_What this task involves_
Starting at the line with "(362, 444) = (256, 473): red" and going on through the line with "(542, 261) = (242, 223): green nut -> none", reproduce each line in the records below exactly and nothing more.

◆ ◆ ◆ ◆ ◆ ◆ ◆

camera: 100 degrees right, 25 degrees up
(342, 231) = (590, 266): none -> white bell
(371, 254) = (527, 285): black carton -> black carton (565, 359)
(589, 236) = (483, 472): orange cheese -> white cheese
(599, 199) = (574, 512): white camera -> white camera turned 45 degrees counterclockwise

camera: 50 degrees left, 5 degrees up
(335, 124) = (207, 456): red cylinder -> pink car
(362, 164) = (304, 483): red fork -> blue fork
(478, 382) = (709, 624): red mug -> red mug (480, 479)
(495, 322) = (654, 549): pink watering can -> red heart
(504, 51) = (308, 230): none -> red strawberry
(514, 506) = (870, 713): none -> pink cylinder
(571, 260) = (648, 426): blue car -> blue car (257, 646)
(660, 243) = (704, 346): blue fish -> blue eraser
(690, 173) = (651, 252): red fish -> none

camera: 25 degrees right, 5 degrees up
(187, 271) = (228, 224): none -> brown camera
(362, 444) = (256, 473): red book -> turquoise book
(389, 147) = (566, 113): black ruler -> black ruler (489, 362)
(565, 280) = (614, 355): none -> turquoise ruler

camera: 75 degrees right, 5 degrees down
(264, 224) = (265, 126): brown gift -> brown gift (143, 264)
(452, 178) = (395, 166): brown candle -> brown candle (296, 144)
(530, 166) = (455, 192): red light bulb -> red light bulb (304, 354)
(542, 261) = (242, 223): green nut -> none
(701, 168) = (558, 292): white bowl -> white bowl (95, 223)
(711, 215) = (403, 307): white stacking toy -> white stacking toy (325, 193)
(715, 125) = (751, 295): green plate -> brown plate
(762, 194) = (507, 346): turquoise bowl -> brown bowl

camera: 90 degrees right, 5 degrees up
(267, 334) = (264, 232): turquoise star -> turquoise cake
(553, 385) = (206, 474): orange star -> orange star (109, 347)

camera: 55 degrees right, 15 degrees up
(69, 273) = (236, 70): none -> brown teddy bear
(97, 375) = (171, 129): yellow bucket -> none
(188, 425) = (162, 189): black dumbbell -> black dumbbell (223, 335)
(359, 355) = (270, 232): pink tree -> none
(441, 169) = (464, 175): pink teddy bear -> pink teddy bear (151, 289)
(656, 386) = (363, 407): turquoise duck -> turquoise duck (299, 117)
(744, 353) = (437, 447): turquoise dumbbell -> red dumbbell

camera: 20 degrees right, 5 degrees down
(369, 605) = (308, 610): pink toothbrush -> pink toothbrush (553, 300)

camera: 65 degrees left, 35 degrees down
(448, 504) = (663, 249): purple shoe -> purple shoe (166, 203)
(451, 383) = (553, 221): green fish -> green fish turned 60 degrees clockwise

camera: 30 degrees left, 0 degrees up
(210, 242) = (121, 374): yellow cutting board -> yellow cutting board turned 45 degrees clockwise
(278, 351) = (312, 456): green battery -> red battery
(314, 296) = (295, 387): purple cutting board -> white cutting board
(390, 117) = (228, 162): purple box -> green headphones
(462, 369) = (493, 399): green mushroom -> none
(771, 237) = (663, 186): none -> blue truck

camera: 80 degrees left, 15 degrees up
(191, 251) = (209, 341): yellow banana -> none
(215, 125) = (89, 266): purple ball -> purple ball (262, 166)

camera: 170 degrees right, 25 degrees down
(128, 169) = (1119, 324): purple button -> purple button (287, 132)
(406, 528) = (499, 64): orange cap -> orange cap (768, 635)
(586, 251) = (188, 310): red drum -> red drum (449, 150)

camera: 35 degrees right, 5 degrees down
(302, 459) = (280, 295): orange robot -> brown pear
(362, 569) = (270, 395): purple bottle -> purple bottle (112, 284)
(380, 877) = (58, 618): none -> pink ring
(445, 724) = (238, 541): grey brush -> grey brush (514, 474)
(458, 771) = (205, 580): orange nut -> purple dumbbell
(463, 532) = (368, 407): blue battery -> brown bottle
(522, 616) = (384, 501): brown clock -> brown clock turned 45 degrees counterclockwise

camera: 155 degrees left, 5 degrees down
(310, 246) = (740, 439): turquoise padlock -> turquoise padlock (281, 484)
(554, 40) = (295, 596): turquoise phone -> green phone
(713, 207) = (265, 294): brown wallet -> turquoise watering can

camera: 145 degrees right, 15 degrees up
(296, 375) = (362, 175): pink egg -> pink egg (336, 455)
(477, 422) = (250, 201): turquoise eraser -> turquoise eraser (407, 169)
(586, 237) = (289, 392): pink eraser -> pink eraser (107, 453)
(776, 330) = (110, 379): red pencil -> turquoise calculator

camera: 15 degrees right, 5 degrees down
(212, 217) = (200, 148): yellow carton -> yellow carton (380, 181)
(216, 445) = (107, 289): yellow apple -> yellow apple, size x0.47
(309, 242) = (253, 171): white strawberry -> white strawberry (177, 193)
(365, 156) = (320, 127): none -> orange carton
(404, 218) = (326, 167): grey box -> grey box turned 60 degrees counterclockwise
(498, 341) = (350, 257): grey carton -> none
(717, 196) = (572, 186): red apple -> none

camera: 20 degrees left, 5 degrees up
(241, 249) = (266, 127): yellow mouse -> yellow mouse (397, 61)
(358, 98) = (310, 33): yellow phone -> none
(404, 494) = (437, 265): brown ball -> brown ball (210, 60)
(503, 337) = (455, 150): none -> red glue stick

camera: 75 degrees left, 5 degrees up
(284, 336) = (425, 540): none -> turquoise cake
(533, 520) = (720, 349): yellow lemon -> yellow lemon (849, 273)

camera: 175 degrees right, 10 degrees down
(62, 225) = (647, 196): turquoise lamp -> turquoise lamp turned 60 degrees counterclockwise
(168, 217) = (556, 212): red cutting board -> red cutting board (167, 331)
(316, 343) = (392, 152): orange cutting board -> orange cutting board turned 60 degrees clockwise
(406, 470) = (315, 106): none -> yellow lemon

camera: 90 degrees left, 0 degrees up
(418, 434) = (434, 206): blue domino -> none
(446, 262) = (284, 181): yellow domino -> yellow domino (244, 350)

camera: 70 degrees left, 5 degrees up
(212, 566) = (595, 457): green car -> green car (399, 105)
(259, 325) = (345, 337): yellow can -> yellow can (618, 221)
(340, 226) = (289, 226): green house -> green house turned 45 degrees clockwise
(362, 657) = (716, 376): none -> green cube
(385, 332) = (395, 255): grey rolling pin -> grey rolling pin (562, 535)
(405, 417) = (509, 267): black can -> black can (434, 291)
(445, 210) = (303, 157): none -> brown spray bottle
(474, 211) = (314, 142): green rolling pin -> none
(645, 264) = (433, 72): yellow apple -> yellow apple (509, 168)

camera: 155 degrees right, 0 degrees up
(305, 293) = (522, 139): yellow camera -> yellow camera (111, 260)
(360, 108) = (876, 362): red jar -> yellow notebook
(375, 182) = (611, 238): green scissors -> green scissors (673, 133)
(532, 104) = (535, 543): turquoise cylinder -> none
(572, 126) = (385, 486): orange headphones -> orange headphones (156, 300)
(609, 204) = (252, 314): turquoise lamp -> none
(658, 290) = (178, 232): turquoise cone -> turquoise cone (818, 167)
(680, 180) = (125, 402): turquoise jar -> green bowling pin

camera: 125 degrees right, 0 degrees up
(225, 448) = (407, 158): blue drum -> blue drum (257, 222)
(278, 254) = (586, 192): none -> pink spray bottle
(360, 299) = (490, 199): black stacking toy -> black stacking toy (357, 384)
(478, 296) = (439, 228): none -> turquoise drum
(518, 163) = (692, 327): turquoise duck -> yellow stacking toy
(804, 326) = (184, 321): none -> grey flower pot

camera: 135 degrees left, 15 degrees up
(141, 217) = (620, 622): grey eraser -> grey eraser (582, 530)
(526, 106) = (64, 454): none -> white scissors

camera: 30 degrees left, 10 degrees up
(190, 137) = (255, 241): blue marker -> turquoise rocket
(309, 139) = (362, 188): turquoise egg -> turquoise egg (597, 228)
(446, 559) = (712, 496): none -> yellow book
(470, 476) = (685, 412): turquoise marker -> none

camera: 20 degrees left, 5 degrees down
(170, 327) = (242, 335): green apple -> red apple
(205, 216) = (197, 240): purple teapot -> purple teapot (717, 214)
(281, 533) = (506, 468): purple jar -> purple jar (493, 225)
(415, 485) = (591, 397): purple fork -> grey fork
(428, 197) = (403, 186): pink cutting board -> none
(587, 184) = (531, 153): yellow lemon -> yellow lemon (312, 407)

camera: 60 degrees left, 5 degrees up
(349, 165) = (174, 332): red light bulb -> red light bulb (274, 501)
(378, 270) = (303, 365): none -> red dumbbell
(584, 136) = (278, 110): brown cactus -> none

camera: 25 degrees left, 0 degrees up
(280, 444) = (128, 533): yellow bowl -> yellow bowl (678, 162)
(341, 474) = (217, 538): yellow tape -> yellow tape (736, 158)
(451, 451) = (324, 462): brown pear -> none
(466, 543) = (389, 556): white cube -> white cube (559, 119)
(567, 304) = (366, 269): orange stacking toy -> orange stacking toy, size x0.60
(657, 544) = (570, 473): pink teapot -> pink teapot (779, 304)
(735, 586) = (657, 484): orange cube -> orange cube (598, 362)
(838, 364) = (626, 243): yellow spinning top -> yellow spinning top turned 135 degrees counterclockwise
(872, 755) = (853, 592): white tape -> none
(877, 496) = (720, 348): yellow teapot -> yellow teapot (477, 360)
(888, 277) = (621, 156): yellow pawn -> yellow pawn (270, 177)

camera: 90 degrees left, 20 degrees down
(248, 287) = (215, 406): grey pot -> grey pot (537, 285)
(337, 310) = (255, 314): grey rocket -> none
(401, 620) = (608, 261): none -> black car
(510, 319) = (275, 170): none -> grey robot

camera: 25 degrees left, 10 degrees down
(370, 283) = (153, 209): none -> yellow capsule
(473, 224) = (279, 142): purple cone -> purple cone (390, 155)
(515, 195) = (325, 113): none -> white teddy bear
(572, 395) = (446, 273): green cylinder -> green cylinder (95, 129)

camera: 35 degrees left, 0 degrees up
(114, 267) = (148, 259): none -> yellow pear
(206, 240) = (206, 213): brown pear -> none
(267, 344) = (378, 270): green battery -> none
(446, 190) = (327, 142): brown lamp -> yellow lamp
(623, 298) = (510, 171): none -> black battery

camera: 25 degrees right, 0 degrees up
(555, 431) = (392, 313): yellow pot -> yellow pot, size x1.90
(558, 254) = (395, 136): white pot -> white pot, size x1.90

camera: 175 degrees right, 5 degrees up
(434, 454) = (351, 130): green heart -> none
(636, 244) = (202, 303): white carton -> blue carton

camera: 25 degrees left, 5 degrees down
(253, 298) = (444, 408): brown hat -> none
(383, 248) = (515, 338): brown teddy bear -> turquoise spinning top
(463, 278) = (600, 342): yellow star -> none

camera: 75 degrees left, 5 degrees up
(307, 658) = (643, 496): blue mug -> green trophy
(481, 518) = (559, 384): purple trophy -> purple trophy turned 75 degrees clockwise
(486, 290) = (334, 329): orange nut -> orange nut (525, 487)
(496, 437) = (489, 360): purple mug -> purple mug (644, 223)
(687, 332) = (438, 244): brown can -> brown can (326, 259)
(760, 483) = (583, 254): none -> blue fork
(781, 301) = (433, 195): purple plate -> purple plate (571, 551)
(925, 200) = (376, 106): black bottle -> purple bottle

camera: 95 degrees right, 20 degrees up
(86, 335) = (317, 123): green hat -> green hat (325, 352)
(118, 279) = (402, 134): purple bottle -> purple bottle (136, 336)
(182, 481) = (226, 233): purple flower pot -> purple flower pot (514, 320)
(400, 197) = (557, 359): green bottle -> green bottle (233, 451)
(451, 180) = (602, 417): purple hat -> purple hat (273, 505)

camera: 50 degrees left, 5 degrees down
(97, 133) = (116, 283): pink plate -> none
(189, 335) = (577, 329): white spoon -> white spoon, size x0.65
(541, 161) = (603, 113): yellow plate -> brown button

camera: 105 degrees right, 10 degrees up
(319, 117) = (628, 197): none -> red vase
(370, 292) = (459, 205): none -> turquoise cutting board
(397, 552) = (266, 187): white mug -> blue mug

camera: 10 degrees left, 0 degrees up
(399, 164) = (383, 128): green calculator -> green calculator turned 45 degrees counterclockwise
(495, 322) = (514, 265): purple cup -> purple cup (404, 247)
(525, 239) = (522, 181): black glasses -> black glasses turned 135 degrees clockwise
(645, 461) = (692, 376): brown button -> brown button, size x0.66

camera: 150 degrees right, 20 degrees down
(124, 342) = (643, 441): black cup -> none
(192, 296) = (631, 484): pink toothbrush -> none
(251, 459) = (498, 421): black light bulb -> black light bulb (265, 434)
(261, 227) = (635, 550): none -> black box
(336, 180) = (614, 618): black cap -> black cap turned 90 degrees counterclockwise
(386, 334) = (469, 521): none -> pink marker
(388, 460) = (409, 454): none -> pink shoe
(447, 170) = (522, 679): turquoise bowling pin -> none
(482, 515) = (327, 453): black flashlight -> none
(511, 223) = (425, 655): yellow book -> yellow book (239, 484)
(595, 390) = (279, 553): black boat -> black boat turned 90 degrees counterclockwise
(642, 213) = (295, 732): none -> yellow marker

◆ ◆ ◆ ◆ ◆ ◆ ◆

_Result of the exercise_
(362, 444) = (256, 473): red book -> turquoise book
(389, 147) = (566, 113): black ruler -> black ruler (489, 362)
(565, 280) = (614, 355): none -> turquoise ruler

camera: 75 degrees right, 5 degrees down
(264, 224) = (265, 126): brown gift -> brown gift (143, 264)
(452, 178) = (395, 166): brown candle -> brown candle (296, 144)
(530, 166) = (455, 192): red light bulb -> red light bulb (304, 354)
(542, 261) = (242, 223): green nut -> none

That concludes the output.